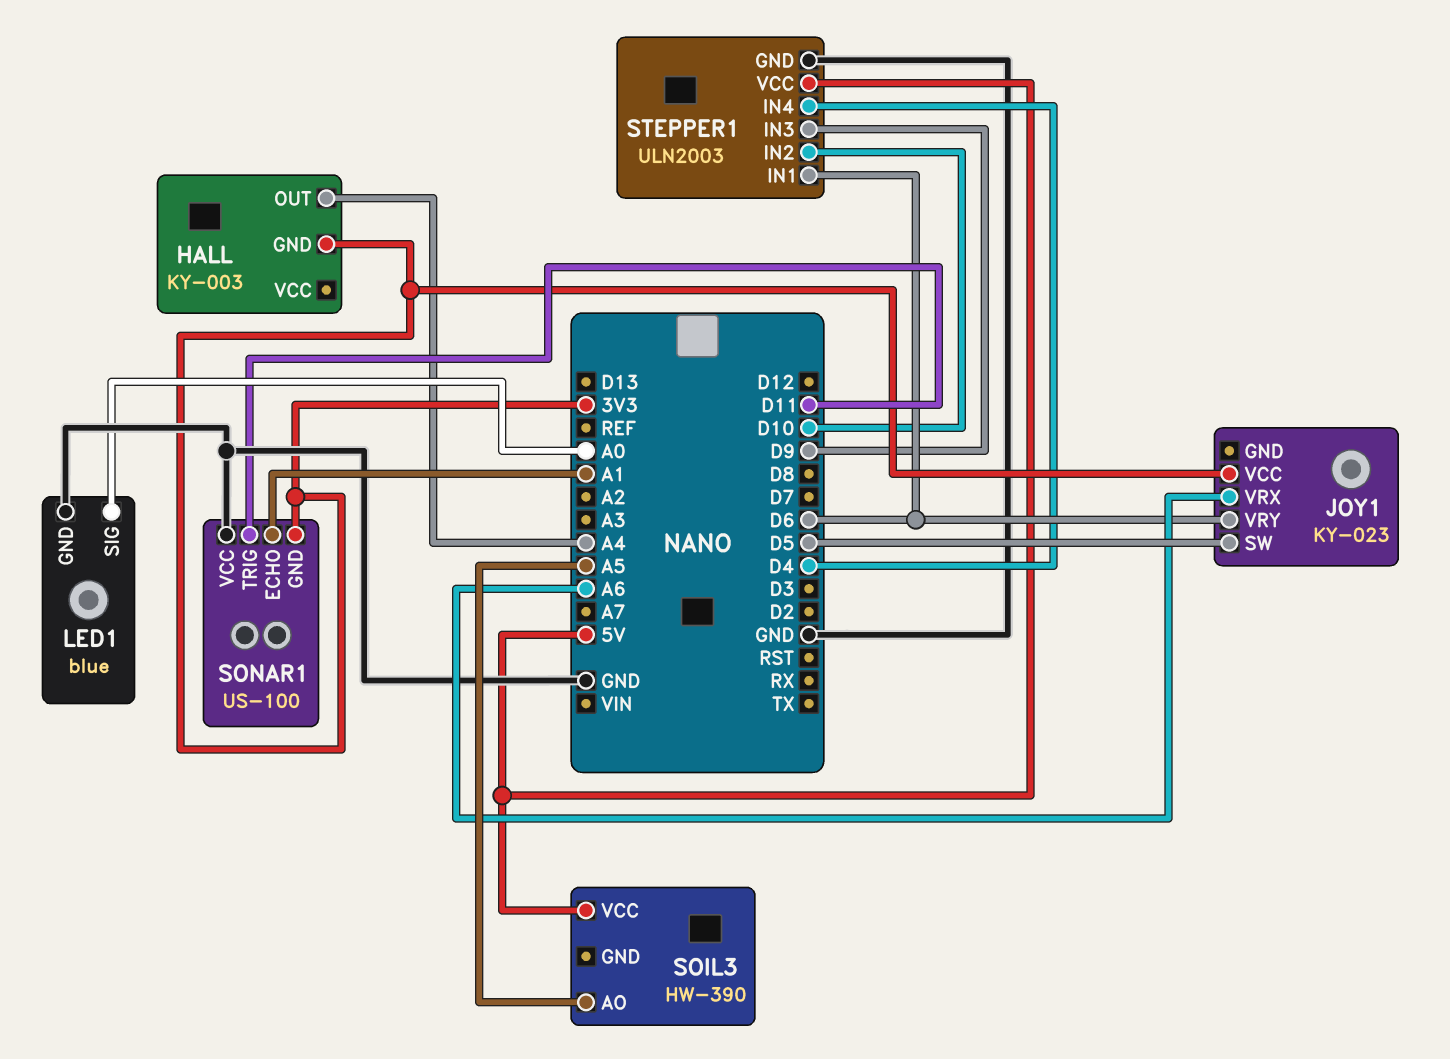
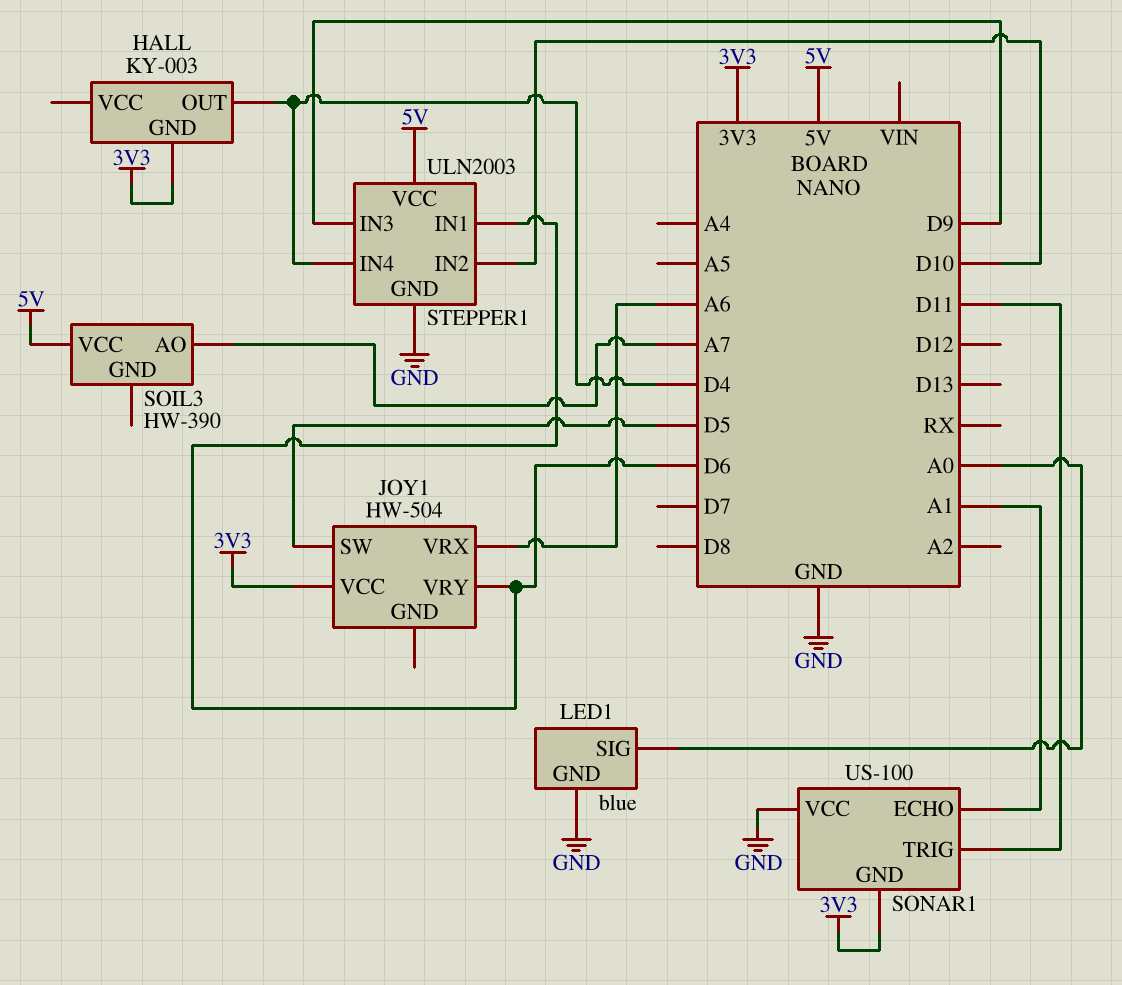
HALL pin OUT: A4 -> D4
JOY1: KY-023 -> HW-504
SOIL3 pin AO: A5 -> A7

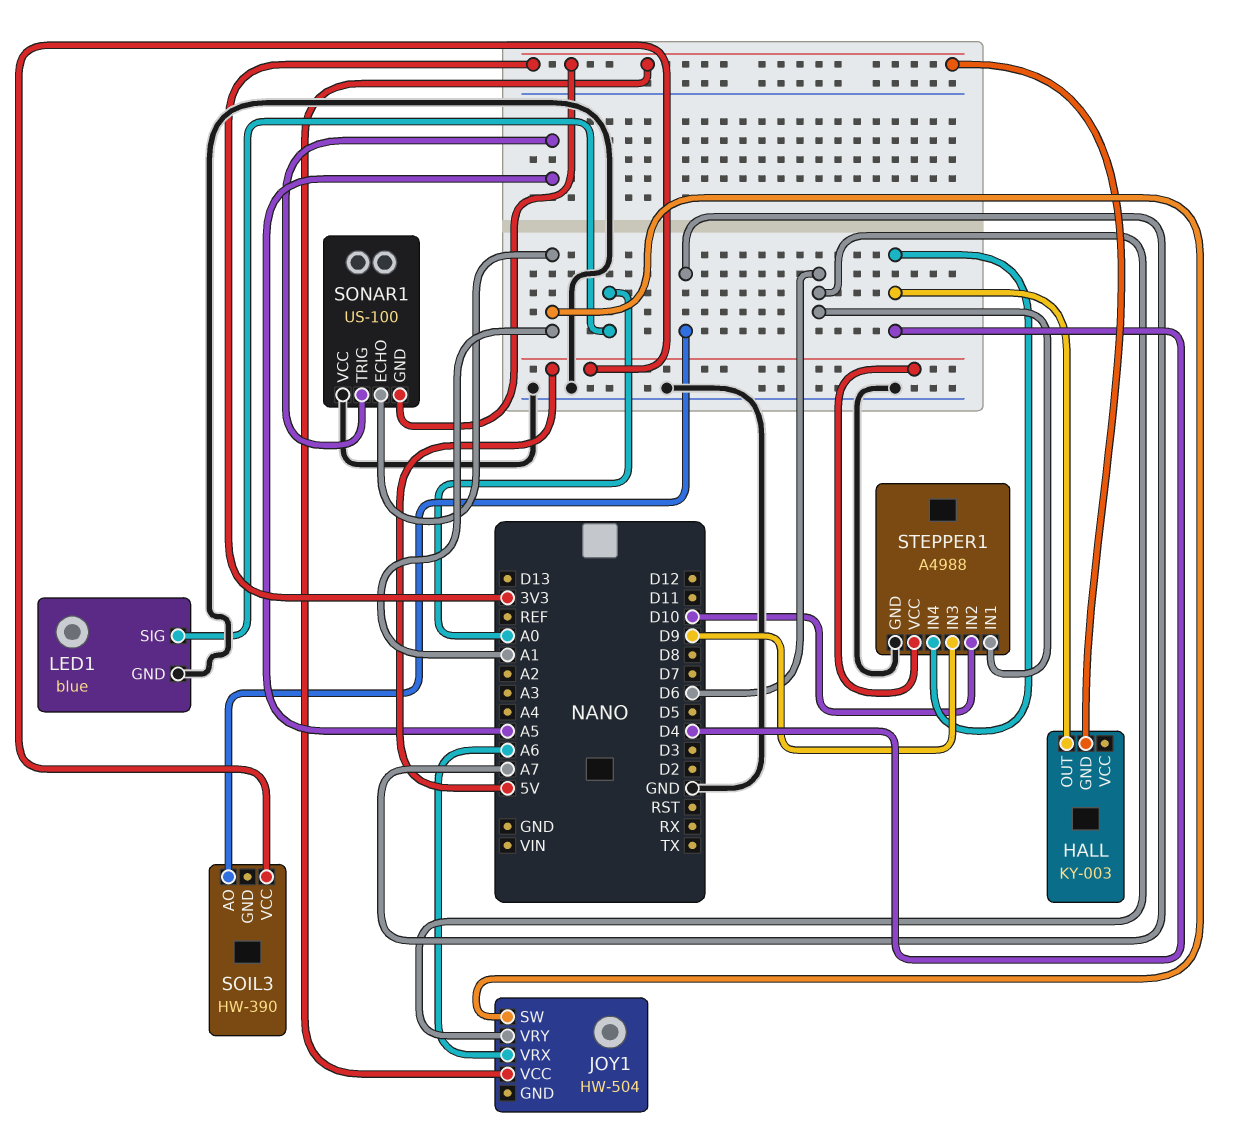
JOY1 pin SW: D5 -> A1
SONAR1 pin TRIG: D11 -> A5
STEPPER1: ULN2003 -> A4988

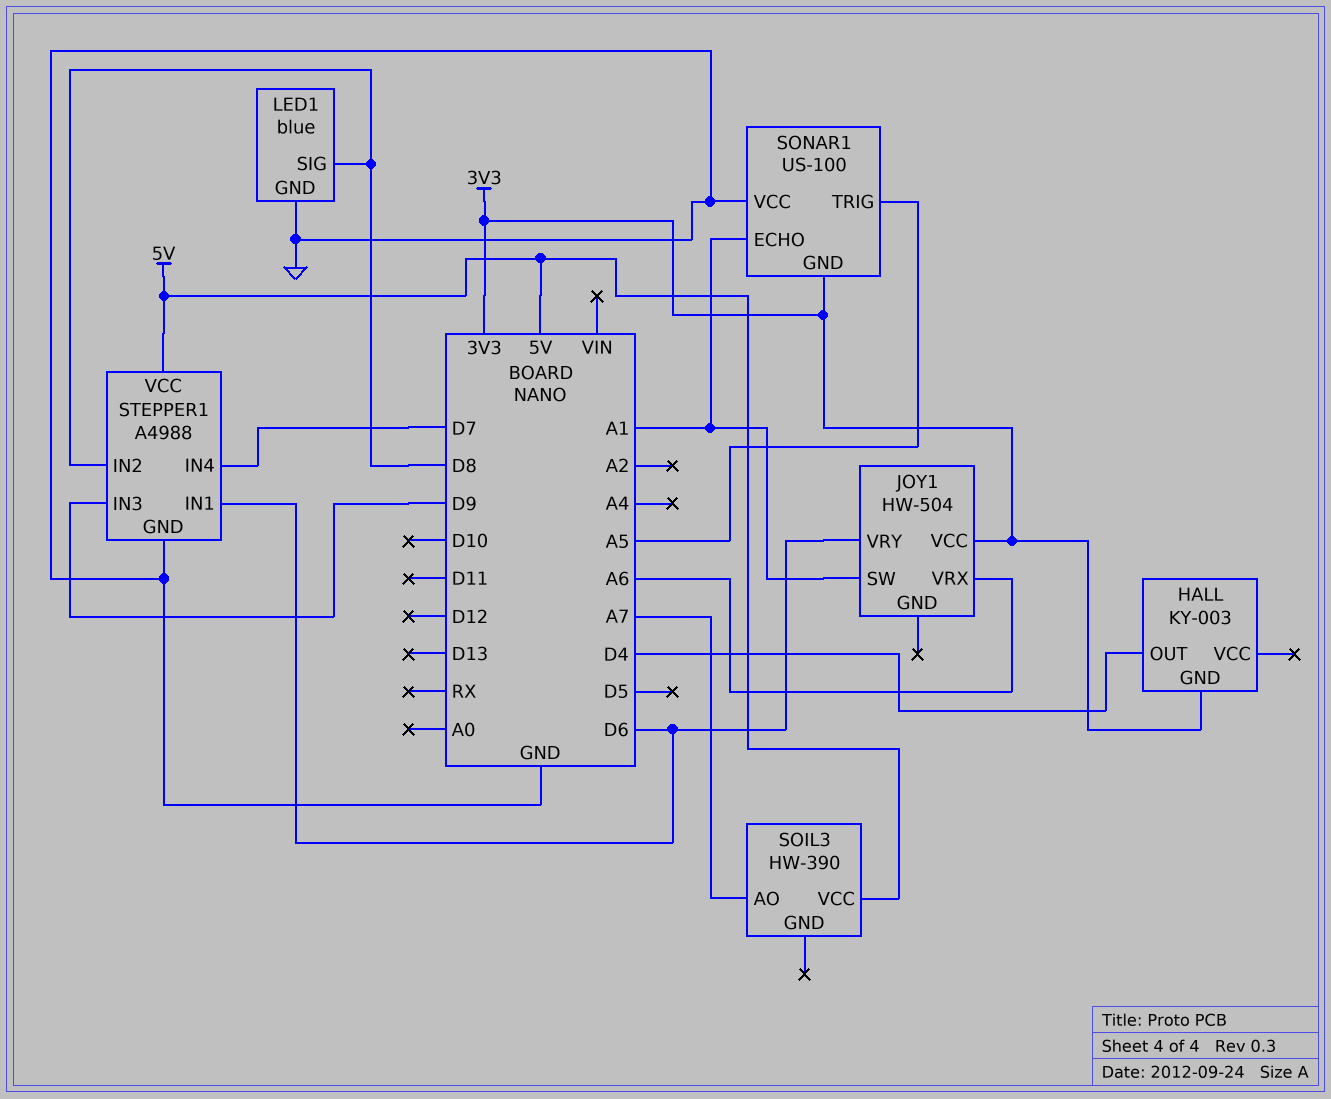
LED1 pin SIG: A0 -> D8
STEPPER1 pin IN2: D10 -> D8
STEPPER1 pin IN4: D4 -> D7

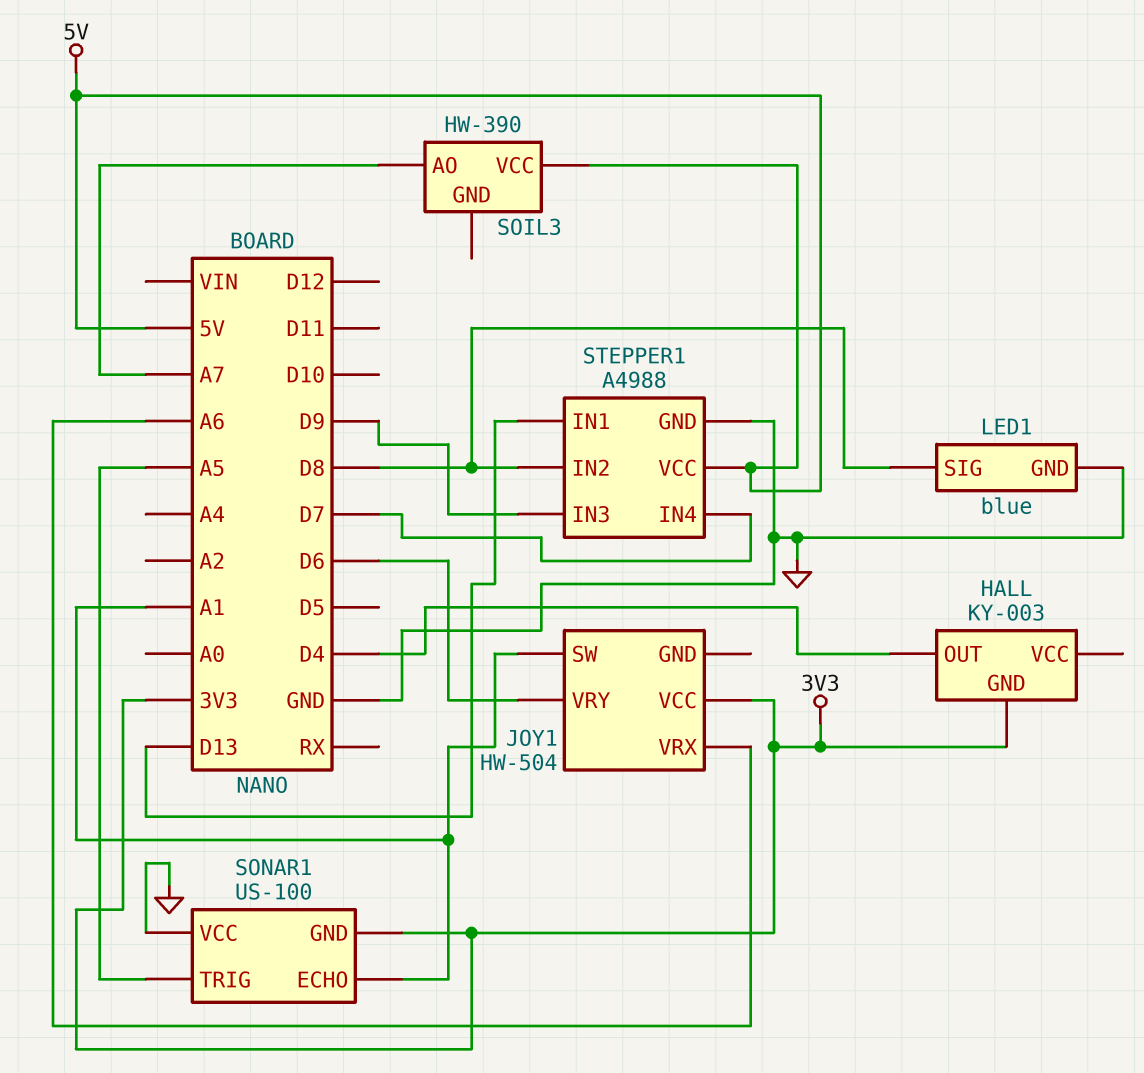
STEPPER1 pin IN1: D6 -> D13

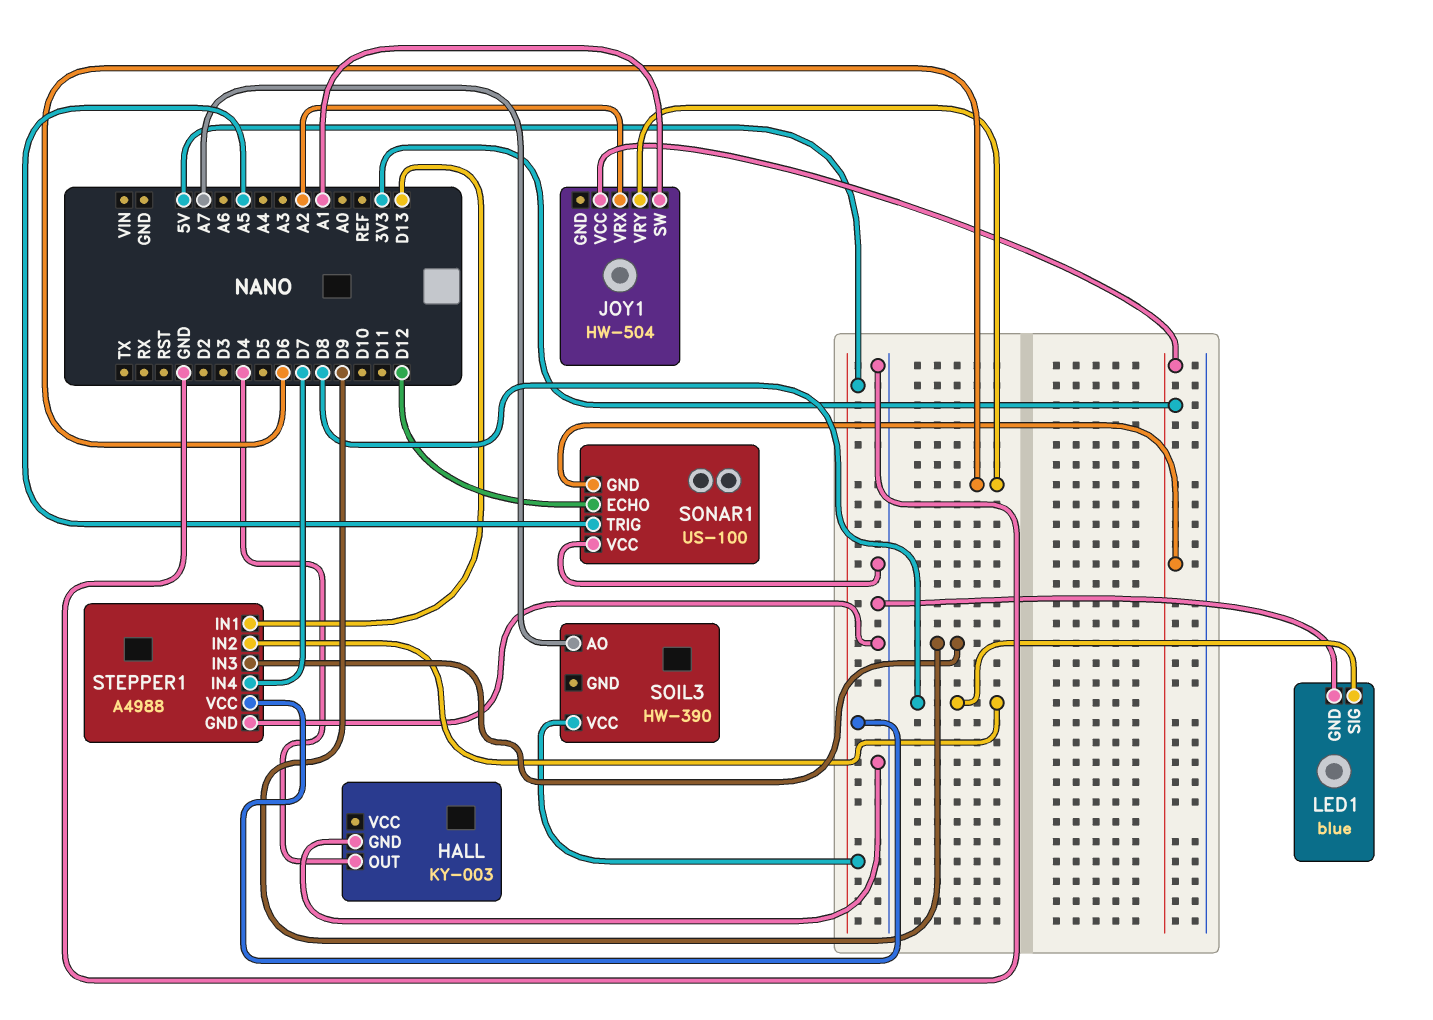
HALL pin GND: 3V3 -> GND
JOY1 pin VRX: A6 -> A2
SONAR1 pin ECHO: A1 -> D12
###
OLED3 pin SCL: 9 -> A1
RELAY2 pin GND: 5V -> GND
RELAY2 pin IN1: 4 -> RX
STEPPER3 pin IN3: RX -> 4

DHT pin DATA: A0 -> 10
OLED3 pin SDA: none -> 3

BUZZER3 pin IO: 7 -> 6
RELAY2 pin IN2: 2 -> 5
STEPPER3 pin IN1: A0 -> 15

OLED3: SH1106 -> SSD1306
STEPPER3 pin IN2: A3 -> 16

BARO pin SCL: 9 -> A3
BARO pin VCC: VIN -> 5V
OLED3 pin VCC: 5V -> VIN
###
WHAT YOU NEED TO DO:
Of the lines above, copy only those from the one holding "SOIL3 pin AO: A5 -> A7" to the one holding "SONAR1 pin ECHO: A1 -> D12", both included, and exclude every image.

WORKED SOLUTION:
SOIL3 pin AO: A5 -> A7

JOY1 pin SW: D5 -> A1
SONAR1 pin TRIG: D11 -> A5
STEPPER1: ULN2003 -> A4988

LED1 pin SIG: A0 -> D8
STEPPER1 pin IN2: D10 -> D8
STEPPER1 pin IN4: D4 -> D7

STEPPER1 pin IN1: D6 -> D13

HALL pin GND: 3V3 -> GND
JOY1 pin VRX: A6 -> A2
SONAR1 pin ECHO: A1 -> D12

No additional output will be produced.